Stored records
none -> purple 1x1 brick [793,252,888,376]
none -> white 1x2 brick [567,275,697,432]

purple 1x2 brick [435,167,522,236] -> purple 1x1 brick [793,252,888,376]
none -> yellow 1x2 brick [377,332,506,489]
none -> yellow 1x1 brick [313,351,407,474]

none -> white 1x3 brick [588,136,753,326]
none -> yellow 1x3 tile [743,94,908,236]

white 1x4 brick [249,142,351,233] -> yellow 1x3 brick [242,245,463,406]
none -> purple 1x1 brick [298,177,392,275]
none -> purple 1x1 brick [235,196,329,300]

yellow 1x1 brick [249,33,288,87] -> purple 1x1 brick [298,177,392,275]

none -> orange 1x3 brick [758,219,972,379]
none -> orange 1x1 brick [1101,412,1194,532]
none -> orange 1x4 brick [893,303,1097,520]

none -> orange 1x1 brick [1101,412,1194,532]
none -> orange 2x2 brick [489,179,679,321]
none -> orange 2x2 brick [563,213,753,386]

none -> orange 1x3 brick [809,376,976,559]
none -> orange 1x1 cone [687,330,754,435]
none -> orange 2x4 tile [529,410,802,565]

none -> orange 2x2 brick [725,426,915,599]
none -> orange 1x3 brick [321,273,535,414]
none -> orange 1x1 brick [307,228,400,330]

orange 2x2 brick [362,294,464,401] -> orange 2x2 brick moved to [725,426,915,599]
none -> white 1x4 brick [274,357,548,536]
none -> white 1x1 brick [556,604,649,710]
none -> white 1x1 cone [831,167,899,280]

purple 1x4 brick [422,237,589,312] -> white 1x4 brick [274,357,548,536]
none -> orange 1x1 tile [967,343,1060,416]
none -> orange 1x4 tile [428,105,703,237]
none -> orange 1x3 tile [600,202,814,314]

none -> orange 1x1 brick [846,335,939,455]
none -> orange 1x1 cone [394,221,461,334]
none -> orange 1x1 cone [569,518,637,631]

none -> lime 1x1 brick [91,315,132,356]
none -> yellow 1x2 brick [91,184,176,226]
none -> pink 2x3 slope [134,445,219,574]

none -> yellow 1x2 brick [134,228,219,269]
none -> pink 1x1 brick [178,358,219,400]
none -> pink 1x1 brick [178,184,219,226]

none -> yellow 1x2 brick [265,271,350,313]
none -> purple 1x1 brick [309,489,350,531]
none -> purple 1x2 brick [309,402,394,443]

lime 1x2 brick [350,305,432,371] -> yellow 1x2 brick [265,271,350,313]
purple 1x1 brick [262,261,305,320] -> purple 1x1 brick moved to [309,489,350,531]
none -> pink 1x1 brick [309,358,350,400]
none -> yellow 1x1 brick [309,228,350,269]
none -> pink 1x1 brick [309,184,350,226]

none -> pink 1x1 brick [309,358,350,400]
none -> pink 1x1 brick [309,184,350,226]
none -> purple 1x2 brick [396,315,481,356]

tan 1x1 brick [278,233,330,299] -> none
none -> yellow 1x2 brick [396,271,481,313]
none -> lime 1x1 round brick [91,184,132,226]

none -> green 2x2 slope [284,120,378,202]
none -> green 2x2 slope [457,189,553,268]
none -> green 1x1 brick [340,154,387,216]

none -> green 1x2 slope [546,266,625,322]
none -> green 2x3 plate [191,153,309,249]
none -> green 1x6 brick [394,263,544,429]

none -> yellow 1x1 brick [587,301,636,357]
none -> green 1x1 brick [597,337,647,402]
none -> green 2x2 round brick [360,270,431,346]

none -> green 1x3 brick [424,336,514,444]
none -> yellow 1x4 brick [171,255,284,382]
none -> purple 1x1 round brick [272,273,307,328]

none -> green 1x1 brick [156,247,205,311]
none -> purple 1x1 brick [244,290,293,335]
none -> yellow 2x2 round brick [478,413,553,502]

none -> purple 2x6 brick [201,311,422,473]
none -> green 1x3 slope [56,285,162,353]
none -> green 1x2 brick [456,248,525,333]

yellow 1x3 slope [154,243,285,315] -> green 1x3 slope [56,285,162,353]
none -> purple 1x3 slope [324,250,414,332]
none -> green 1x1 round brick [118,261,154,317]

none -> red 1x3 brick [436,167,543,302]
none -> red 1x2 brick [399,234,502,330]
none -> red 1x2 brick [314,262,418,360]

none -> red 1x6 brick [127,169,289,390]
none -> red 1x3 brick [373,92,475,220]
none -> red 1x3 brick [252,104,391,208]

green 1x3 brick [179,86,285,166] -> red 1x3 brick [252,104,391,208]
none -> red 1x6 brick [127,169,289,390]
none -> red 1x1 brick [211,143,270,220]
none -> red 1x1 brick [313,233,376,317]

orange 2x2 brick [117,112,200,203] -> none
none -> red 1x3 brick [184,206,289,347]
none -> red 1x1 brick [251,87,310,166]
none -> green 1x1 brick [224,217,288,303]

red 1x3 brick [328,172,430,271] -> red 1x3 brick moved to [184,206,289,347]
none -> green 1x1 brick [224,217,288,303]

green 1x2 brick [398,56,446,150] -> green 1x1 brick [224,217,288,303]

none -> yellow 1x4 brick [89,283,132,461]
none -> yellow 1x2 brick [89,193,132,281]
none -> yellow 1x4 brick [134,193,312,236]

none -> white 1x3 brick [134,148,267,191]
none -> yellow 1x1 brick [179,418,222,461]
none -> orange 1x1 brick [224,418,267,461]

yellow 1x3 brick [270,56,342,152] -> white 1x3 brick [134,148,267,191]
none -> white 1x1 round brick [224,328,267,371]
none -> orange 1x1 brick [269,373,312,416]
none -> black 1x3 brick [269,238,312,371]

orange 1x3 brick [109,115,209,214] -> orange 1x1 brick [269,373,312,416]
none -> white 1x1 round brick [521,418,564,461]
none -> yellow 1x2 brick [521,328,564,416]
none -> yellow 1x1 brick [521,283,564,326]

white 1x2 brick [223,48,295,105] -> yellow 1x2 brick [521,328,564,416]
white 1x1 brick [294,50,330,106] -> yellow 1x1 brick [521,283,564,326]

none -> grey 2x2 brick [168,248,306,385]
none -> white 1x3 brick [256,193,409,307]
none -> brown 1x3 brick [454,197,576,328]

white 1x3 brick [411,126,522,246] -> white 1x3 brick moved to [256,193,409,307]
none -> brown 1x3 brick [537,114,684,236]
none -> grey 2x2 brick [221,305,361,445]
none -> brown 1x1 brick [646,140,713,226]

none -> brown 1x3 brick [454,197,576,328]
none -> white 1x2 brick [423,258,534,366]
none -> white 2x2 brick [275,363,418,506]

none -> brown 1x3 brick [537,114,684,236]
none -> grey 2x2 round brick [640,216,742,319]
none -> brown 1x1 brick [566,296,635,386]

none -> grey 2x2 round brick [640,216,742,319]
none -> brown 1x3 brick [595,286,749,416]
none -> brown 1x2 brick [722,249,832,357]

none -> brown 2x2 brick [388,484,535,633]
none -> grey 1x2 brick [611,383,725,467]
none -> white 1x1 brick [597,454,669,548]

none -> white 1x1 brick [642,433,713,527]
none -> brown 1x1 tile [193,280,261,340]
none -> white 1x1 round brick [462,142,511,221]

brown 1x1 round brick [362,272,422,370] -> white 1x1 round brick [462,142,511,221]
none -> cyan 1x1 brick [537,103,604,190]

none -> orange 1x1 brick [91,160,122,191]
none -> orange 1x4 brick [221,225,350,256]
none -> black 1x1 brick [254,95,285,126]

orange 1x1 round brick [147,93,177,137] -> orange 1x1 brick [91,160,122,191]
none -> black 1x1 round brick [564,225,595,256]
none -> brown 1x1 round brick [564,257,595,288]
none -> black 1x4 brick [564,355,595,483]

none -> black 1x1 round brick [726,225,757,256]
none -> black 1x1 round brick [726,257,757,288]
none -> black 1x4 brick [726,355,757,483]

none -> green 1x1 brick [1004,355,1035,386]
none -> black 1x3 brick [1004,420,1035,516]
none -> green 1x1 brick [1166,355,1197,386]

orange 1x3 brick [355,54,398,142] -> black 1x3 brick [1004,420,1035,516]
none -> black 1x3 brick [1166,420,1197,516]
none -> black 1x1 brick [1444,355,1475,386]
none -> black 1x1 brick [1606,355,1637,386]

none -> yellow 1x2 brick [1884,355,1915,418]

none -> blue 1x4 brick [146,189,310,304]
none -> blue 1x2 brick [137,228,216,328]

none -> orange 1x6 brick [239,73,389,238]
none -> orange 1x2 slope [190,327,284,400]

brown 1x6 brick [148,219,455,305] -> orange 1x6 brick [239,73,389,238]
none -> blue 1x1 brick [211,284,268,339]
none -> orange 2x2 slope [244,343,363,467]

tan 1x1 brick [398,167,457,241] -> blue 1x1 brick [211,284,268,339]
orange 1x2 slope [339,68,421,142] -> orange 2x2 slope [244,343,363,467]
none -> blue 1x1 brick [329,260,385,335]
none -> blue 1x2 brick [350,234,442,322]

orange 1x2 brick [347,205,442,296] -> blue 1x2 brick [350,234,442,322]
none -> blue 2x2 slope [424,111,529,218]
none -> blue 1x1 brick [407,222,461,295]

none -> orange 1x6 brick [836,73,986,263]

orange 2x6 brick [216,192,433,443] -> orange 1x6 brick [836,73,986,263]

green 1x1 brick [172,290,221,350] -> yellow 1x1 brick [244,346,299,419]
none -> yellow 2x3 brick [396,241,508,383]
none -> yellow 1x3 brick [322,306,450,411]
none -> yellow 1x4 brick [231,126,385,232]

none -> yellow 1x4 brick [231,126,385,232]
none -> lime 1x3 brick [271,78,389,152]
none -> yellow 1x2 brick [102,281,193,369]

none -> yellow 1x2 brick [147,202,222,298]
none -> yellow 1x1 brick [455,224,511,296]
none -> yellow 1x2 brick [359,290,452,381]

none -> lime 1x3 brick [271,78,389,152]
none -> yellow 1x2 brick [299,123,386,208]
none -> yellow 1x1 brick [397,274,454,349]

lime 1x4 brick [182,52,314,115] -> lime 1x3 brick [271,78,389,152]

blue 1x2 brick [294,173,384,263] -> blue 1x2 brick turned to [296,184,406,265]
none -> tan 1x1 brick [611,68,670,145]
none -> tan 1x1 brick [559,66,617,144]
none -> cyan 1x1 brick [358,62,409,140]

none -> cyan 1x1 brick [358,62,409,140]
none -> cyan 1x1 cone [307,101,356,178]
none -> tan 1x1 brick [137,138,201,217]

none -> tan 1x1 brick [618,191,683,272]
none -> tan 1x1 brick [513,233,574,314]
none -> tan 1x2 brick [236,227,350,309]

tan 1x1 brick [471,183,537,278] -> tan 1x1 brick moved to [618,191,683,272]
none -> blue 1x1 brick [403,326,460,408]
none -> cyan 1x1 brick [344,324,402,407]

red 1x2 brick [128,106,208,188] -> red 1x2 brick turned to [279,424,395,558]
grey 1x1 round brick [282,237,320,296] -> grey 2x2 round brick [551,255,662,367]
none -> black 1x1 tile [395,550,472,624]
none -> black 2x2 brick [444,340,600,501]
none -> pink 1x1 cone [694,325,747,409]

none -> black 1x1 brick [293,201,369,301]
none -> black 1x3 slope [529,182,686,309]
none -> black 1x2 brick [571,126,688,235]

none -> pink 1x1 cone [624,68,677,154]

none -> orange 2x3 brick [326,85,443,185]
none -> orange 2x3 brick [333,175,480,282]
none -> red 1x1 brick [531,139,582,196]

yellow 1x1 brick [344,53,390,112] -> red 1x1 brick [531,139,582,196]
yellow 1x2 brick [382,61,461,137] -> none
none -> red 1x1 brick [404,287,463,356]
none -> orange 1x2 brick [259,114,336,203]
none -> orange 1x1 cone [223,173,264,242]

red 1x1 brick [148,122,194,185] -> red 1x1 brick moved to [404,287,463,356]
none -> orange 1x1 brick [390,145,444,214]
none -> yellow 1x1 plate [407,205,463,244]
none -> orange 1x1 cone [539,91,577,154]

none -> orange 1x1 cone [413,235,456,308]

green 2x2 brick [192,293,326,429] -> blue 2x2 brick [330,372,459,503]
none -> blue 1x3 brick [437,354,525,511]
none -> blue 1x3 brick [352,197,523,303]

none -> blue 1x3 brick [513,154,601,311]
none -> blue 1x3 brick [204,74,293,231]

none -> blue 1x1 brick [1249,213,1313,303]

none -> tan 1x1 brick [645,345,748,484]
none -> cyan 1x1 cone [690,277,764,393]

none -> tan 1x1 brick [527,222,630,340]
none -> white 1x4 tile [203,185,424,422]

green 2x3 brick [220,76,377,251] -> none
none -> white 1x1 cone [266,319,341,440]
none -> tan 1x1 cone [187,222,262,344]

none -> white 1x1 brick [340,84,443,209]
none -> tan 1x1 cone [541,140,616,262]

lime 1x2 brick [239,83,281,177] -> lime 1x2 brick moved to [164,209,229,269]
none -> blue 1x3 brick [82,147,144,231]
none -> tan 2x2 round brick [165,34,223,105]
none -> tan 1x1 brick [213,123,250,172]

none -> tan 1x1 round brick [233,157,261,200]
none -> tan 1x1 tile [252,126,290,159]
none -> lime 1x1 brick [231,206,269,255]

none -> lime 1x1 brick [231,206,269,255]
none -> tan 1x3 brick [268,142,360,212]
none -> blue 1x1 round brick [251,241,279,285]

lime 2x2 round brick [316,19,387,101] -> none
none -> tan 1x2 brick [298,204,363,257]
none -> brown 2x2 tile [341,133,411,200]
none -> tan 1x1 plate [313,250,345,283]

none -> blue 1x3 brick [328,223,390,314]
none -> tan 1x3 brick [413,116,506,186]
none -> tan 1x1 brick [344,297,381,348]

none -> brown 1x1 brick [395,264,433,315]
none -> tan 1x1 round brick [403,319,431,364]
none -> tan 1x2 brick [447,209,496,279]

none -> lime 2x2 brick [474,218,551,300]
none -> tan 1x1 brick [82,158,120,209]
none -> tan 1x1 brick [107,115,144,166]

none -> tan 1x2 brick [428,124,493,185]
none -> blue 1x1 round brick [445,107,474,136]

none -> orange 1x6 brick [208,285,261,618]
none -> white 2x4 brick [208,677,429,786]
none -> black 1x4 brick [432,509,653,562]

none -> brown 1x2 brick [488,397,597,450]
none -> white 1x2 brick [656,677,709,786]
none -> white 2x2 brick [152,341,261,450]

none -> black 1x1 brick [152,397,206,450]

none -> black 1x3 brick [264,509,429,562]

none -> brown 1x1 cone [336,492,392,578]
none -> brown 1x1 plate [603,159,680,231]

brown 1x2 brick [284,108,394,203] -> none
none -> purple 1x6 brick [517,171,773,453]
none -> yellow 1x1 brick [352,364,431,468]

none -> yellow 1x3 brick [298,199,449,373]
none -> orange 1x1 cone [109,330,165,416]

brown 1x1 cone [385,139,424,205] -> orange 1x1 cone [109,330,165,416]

#### [Task]
For the data shown above, give the number of lines where the word "pink" appears, and nothing else.

#### [Task solution]
9